**Task to carry out**
Print each of the entries exactly, leaving nothing out.

Dataset entries:
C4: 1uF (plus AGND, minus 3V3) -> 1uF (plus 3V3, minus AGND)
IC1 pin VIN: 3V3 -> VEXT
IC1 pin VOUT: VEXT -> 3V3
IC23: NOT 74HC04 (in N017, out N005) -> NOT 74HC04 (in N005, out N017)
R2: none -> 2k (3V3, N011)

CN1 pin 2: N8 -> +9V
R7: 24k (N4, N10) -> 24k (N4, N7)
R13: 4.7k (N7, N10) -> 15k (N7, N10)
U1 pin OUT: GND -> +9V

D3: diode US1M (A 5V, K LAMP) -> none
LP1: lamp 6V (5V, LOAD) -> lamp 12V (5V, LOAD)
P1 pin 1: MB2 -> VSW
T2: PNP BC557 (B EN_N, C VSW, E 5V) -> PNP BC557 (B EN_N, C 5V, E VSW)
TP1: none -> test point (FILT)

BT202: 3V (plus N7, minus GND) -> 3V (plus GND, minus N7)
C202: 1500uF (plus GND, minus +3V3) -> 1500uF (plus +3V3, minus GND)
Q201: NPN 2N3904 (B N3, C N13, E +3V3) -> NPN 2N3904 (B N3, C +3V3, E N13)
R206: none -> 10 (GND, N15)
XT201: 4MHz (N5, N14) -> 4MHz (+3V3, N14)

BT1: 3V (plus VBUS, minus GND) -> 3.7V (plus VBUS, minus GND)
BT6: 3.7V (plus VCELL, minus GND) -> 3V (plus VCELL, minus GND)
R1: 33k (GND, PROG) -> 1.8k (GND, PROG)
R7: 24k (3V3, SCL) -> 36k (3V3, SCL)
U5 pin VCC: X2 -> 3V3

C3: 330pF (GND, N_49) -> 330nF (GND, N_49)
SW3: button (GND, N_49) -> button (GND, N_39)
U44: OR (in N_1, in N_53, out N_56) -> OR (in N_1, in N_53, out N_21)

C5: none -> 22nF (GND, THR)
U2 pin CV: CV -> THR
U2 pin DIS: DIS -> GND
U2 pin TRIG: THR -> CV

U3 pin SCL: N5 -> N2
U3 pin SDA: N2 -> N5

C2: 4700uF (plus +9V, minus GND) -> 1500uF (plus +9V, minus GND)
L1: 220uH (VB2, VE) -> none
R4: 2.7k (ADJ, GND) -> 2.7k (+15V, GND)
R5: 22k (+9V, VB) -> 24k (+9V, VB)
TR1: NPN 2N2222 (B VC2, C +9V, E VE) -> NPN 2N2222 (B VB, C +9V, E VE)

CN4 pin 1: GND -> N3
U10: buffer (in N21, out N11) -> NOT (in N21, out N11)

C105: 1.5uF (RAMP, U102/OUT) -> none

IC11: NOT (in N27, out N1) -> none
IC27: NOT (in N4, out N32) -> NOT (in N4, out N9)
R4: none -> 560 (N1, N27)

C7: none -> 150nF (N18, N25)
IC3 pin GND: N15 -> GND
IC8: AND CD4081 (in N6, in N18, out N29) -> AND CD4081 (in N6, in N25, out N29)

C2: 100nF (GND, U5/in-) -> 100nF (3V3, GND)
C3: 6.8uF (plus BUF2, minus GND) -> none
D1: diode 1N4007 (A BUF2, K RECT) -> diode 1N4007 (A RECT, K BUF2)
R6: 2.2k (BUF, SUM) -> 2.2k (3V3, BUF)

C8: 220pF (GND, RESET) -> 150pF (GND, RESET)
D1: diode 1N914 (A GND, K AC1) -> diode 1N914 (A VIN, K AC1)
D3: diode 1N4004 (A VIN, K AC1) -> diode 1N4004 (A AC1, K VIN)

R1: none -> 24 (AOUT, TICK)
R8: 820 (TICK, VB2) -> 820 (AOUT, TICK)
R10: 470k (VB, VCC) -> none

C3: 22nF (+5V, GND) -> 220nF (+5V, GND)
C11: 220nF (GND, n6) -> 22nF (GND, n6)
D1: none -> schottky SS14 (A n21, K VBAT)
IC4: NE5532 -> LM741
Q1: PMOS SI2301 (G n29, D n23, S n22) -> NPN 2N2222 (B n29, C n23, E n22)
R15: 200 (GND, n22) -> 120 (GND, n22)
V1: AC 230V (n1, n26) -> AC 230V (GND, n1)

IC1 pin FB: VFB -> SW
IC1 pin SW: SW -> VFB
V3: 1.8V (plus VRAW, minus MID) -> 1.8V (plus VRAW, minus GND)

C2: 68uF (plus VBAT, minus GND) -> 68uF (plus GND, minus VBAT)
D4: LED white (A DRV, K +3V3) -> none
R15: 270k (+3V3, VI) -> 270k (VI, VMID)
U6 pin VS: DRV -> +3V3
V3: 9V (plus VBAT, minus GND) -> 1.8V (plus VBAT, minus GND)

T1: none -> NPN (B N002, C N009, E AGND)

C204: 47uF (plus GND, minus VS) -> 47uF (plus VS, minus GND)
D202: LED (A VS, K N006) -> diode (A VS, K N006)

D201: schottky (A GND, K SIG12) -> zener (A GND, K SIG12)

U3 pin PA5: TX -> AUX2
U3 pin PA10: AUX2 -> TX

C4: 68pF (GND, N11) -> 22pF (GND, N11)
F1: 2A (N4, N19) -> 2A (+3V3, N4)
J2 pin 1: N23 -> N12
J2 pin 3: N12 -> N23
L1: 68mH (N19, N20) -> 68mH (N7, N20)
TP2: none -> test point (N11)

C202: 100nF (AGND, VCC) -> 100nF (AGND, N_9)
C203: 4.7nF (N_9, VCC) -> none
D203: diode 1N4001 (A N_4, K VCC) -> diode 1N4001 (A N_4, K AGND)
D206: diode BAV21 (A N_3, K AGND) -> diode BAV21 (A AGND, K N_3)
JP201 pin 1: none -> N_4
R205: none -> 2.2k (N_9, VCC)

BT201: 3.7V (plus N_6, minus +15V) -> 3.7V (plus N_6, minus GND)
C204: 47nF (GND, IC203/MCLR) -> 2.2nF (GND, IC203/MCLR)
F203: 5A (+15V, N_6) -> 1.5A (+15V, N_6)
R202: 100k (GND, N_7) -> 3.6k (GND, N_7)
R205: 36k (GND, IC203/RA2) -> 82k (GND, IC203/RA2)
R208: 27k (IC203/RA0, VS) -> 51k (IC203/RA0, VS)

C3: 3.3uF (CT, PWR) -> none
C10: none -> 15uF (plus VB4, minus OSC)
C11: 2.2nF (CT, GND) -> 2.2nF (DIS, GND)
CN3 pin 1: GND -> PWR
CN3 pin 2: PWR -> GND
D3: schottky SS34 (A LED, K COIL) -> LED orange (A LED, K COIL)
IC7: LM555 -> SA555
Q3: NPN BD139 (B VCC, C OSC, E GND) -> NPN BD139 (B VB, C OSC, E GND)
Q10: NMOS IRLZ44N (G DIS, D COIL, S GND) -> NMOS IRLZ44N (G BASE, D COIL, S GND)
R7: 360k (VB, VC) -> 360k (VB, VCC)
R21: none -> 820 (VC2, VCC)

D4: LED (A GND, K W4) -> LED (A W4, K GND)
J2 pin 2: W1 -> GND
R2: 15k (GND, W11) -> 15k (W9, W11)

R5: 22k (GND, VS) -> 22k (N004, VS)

**Task answer**
C4: 1uF (plus AGND, minus 3V3) -> 1uF (plus 3V3, minus AGND)
IC1 pin VIN: 3V3 -> VEXT
IC1 pin VOUT: VEXT -> 3V3
IC23: NOT 74HC04 (in N017, out N005) -> NOT 74HC04 (in N005, out N017)
R2: none -> 2k (3V3, N011)

CN1 pin 2: N8 -> +9V
R7: 24k (N4, N10) -> 24k (N4, N7)
R13: 4.7k (N7, N10) -> 15k (N7, N10)
U1 pin OUT: GND -> +9V

D3: diode US1M (A 5V, K LAMP) -> none
LP1: lamp 6V (5V, LOAD) -> lamp 12V (5V, LOAD)
P1 pin 1: MB2 -> VSW
T2: PNP BC557 (B EN_N, C VSW, E 5V) -> PNP BC557 (B EN_N, C 5V, E VSW)
TP1: none -> test point (FILT)

BT202: 3V (plus N7, minus GND) -> 3V (plus GND, minus N7)
C202: 1500uF (plus GND, minus +3V3) -> 1500uF (plus +3V3, minus GND)
Q201: NPN 2N3904 (B N3, C N13, E +3V3) -> NPN 2N3904 (B N3, C +3V3, E N13)
R206: none -> 10 (GND, N15)
XT201: 4MHz (N5, N14) -> 4MHz (+3V3, N14)

BT1: 3V (plus VBUS, minus GND) -> 3.7V (plus VBUS, minus GND)
BT6: 3.7V (plus VCELL, minus GND) -> 3V (plus VCELL, minus GND)
R1: 33k (GND, PROG) -> 1.8k (GND, PROG)
R7: 24k (3V3, SCL) -> 36k (3V3, SCL)
U5 pin VCC: X2 -> 3V3

C3: 330pF (GND, N_49) -> 330nF (GND, N_49)
SW3: button (GND, N_49) -> button (GND, N_39)
U44: OR (in N_1, in N_53, out N_56) -> OR (in N_1, in N_53, out N_21)

C5: none -> 22nF (GND, THR)
U2 pin CV: CV -> THR
U2 pin DIS: DIS -> GND
U2 pin TRIG: THR -> CV

U3 pin SCL: N5 -> N2
U3 pin SDA: N2 -> N5

C2: 4700uF (plus +9V, minus GND) -> 1500uF (plus +9V, minus GND)
L1: 220uH (VB2, VE) -> none
R4: 2.7k (ADJ, GND) -> 2.7k (+15V, GND)
R5: 22k (+9V, VB) -> 24k (+9V, VB)
TR1: NPN 2N2222 (B VC2, C +9V, E VE) -> NPN 2N2222 (B VB, C +9V, E VE)

CN4 pin 1: GND -> N3
U10: buffer (in N21, out N11) -> NOT (in N21, out N11)

C105: 1.5uF (RAMP, U102/OUT) -> none

IC11: NOT (in N27, out N1) -> none
IC27: NOT (in N4, out N32) -> NOT (in N4, out N9)
R4: none -> 560 (N1, N27)

C7: none -> 150nF (N18, N25)
IC3 pin GND: N15 -> GND
IC8: AND CD4081 (in N6, in N18, out N29) -> AND CD4081 (in N6, in N25, out N29)

C2: 100nF (GND, U5/in-) -> 100nF (3V3, GND)
C3: 6.8uF (plus BUF2, minus GND) -> none
D1: diode 1N4007 (A BUF2, K RECT) -> diode 1N4007 (A RECT, K BUF2)
R6: 2.2k (BUF, SUM) -> 2.2k (3V3, BUF)

C8: 220pF (GND, RESET) -> 150pF (GND, RESET)
D1: diode 1N914 (A GND, K AC1) -> diode 1N914 (A VIN, K AC1)
D3: diode 1N4004 (A VIN, K AC1) -> diode 1N4004 (A AC1, K VIN)

R1: none -> 24 (AOUT, TICK)
R8: 820 (TICK, VB2) -> 820 (AOUT, TICK)
R10: 470k (VB, VCC) -> none

C3: 22nF (+5V, GND) -> 220nF (+5V, GND)
C11: 220nF (GND, n6) -> 22nF (GND, n6)
D1: none -> schottky SS14 (A n21, K VBAT)
IC4: NE5532 -> LM741
Q1: PMOS SI2301 (G n29, D n23, S n22) -> NPN 2N2222 (B n29, C n23, E n22)
R15: 200 (GND, n22) -> 120 (GND, n22)
V1: AC 230V (n1, n26) -> AC 230V (GND, n1)

IC1 pin FB: VFB -> SW
IC1 pin SW: SW -> VFB
V3: 1.8V (plus VRAW, minus MID) -> 1.8V (plus VRAW, minus GND)

C2: 68uF (plus VBAT, minus GND) -> 68uF (plus GND, minus VBAT)
D4: LED white (A DRV, K +3V3) -> none
R15: 270k (+3V3, VI) -> 270k (VI, VMID)
U6 pin VS: DRV -> +3V3
V3: 9V (plus VBAT, minus GND) -> 1.8V (plus VBAT, minus GND)

T1: none -> NPN (B N002, C N009, E AGND)

C204: 47uF (plus GND, minus VS) -> 47uF (plus VS, minus GND)
D202: LED (A VS, K N006) -> diode (A VS, K N006)

D201: schottky (A GND, K SIG12) -> zener (A GND, K SIG12)

U3 pin PA5: TX -> AUX2
U3 pin PA10: AUX2 -> TX

C4: 68pF (GND, N11) -> 22pF (GND, N11)
F1: 2A (N4, N19) -> 2A (+3V3, N4)
J2 pin 1: N23 -> N12
J2 pin 3: N12 -> N23
L1: 68mH (N19, N20) -> 68mH (N7, N20)
TP2: none -> test point (N11)

C202: 100nF (AGND, VCC) -> 100nF (AGND, N_9)
C203: 4.7nF (N_9, VCC) -> none
D203: diode 1N4001 (A N_4, K VCC) -> diode 1N4001 (A N_4, K AGND)
D206: diode BAV21 (A N_3, K AGND) -> diode BAV21 (A AGND, K N_3)
JP201 pin 1: none -> N_4
R205: none -> 2.2k (N_9, VCC)

BT201: 3.7V (plus N_6, minus +15V) -> 3.7V (plus N_6, minus GND)
C204: 47nF (GND, IC203/MCLR) -> 2.2nF (GND, IC203/MCLR)
F203: 5A (+15V, N_6) -> 1.5A (+15V, N_6)
R202: 100k (GND, N_7) -> 3.6k (GND, N_7)
R205: 36k (GND, IC203/RA2) -> 82k (GND, IC203/RA2)
R208: 27k (IC203/RA0, VS) -> 51k (IC203/RA0, VS)

C3: 3.3uF (CT, PWR) -> none
C10: none -> 15uF (plus VB4, minus OSC)
C11: 2.2nF (CT, GND) -> 2.2nF (DIS, GND)
CN3 pin 1: GND -> PWR
CN3 pin 2: PWR -> GND
D3: schottky SS34 (A LED, K COIL) -> LED orange (A LED, K COIL)
IC7: LM555 -> SA555
Q3: NPN BD139 (B VCC, C OSC, E GND) -> NPN BD139 (B VB, C OSC, E GND)
Q10: NMOS IRLZ44N (G DIS, D COIL, S GND) -> NMOS IRLZ44N (G BASE, D COIL, S GND)
R7: 360k (VB, VC) -> 360k (VB, VCC)
R21: none -> 820 (VC2, VCC)

D4: LED (A GND, K W4) -> LED (A W4, K GND)
J2 pin 2: W1 -> GND
R2: 15k (GND, W11) -> 15k (W9, W11)

R5: 22k (GND, VS) -> 22k (N004, VS)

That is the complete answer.